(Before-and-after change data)
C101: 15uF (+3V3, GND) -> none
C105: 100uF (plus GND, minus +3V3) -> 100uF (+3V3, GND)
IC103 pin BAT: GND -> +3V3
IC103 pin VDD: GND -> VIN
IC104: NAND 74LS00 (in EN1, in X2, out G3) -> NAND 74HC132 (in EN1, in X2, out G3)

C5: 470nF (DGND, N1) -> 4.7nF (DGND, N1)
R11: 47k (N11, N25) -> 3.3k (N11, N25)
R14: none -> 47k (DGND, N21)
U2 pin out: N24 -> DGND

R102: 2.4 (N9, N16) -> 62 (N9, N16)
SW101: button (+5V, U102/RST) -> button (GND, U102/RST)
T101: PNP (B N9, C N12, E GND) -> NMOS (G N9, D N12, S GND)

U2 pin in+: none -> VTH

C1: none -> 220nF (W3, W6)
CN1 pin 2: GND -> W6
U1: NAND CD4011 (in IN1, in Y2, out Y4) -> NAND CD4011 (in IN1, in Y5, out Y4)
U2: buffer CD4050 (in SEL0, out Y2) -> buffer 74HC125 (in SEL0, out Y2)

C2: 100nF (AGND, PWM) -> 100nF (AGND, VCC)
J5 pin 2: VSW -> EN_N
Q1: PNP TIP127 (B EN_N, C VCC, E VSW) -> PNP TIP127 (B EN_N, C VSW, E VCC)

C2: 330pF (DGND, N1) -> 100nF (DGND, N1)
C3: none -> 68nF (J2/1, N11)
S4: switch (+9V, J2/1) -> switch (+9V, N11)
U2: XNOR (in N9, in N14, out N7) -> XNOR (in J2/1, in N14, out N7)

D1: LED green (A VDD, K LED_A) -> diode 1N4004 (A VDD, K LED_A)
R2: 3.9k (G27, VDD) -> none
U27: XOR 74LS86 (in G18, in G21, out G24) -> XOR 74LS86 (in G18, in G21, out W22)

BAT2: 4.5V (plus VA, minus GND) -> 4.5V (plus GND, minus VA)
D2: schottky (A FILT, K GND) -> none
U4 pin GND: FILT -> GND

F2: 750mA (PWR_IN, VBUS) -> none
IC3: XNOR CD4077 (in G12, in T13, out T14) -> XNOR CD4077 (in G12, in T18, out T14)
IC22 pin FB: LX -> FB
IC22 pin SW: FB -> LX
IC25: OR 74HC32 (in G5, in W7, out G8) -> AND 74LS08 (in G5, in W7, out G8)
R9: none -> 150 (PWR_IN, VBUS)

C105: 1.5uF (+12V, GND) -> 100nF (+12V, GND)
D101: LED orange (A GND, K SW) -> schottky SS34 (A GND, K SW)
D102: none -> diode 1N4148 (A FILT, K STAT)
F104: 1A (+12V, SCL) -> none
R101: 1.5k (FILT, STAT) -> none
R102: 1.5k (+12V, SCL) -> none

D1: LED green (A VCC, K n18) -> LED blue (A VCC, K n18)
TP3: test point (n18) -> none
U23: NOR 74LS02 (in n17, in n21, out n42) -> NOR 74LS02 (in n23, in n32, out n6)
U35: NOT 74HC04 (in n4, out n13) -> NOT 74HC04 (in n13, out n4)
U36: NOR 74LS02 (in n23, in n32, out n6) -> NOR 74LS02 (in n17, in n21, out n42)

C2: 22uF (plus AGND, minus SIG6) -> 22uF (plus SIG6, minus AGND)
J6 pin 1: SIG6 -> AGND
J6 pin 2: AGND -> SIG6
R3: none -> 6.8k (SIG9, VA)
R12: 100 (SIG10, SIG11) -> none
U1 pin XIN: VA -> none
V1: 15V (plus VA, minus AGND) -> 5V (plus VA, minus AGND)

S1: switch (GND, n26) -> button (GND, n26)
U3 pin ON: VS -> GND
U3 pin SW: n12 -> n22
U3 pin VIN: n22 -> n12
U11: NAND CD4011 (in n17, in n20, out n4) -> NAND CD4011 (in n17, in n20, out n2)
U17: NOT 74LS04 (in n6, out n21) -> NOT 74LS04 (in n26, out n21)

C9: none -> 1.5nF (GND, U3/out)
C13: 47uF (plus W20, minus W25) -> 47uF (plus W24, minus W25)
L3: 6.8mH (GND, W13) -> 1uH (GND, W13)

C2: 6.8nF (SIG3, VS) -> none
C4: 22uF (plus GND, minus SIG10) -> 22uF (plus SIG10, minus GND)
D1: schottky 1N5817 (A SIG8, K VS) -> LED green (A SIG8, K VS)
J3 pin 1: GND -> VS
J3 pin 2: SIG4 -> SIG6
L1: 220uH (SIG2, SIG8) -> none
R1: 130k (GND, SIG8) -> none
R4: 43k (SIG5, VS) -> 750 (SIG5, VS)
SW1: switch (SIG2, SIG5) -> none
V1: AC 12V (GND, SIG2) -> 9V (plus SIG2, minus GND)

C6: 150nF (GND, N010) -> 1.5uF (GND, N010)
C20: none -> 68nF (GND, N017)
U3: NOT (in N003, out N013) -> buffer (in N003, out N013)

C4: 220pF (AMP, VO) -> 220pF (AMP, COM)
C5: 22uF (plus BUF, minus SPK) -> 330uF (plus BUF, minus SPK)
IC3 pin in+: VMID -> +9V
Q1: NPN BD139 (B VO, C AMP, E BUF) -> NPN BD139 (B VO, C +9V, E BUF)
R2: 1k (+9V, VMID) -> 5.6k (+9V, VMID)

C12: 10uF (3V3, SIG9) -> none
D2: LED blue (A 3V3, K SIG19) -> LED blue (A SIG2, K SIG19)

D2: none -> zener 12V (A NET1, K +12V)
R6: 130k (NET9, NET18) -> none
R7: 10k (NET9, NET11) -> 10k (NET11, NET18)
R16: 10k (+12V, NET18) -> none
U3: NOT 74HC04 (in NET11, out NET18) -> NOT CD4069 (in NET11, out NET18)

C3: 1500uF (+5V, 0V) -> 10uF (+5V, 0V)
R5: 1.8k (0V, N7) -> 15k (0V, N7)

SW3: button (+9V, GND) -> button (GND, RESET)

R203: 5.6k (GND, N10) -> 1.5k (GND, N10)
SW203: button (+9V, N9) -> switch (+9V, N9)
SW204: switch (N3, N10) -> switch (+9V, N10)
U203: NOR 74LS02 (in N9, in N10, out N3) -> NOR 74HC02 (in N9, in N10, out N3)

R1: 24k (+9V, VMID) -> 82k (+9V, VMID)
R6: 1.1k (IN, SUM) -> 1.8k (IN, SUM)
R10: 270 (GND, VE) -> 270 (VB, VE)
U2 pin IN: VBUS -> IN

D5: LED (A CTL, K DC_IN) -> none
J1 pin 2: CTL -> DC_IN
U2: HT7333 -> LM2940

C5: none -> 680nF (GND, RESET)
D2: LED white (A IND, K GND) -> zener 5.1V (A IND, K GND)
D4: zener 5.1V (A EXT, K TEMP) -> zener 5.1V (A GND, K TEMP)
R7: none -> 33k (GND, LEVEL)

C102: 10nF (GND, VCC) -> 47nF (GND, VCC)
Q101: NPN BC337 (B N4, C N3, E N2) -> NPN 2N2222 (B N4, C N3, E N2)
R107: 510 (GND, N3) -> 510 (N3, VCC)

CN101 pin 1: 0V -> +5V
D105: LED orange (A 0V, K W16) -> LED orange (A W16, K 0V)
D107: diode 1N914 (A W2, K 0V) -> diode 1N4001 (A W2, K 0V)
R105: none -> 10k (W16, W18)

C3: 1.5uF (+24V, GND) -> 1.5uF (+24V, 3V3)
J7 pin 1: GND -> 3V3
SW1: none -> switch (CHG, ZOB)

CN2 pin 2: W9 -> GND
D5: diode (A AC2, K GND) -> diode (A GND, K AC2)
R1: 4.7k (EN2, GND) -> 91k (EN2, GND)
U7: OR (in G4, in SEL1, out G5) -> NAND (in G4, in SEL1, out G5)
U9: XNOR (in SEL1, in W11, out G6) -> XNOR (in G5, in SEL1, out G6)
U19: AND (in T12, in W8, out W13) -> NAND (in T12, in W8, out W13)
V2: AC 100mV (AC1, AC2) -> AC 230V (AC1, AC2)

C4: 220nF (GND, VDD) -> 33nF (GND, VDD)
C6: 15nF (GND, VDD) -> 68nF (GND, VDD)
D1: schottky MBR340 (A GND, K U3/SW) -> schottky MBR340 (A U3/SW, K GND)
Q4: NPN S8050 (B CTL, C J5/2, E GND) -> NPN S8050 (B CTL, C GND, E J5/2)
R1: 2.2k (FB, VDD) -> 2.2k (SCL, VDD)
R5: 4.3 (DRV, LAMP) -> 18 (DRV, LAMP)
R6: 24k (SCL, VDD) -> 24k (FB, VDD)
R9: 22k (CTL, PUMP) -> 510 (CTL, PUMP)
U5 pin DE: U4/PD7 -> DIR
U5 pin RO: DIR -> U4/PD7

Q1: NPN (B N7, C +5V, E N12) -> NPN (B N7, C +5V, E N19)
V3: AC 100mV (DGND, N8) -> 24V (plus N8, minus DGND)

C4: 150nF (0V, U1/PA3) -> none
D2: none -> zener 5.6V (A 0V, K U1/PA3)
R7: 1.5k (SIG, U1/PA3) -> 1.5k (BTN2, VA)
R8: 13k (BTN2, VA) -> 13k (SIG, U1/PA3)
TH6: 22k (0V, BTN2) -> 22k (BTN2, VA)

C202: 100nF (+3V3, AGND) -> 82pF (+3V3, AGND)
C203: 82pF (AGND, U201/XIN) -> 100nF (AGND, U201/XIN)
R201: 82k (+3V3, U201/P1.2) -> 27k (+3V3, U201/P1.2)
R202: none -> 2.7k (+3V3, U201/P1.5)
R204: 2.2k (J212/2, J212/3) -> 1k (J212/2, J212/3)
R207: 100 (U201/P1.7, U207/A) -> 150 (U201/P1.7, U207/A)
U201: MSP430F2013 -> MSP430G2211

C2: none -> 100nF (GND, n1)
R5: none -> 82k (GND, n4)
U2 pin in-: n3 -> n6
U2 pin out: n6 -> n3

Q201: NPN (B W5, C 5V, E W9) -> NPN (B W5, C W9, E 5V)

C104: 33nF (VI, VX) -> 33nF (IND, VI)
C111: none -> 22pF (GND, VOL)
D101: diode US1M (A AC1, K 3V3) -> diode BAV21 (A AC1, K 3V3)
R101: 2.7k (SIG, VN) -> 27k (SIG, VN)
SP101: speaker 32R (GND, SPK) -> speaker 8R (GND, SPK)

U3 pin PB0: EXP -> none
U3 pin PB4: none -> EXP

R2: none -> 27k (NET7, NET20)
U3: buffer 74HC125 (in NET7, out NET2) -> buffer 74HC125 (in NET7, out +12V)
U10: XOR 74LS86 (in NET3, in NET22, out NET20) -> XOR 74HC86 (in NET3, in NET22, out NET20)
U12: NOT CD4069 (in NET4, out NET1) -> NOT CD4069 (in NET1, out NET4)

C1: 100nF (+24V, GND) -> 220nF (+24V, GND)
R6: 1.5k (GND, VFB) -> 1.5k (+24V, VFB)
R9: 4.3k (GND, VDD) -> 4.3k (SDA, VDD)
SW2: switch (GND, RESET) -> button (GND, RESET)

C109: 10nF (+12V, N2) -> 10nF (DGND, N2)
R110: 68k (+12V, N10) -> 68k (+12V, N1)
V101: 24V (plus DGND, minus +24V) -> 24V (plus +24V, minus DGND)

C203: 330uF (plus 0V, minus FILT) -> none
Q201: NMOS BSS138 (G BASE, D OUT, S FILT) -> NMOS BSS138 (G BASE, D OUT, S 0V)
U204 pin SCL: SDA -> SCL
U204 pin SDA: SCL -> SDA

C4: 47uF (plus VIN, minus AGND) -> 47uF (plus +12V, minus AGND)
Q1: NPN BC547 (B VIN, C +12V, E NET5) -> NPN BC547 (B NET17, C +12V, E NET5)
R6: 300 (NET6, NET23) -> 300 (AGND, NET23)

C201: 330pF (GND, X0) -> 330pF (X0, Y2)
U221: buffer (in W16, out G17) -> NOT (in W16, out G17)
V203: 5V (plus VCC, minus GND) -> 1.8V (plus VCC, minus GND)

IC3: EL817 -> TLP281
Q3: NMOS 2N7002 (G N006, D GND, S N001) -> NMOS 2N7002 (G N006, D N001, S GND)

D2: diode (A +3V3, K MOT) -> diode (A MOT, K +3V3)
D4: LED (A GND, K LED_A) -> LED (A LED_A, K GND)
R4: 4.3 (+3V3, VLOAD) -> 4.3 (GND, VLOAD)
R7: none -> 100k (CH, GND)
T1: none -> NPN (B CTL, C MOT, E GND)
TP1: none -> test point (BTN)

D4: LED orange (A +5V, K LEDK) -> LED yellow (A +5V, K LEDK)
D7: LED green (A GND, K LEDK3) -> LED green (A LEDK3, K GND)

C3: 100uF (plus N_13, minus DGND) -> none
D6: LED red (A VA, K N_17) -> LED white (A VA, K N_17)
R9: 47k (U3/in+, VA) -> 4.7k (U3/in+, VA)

EXERCISE PROMPT — The lines from the start of the entries above through the line containing "T101: PNP (B" are the ones to return, please; copy them exactly and include both ends.

FINAL ANSWER —
C101: 15uF (+3V3, GND) -> none
C105: 100uF (plus GND, minus +3V3) -> 100uF (+3V3, GND)
IC103 pin BAT: GND -> +3V3
IC103 pin VDD: GND -> VIN
IC104: NAND 74LS00 (in EN1, in X2, out G3) -> NAND 74HC132 (in EN1, in X2, out G3)

C5: 470nF (DGND, N1) -> 4.7nF (DGND, N1)
R11: 47k (N11, N25) -> 3.3k (N11, N25)
R14: none -> 47k (DGND, N21)
U2 pin out: N24 -> DGND

R102: 2.4 (N9, N16) -> 62 (N9, N16)
SW101: button (+5V, U102/RST) -> button (GND, U102/RST)
T101: PNP (B N9, C N12, E GND) -> NMOS (G N9, D N12, S GND)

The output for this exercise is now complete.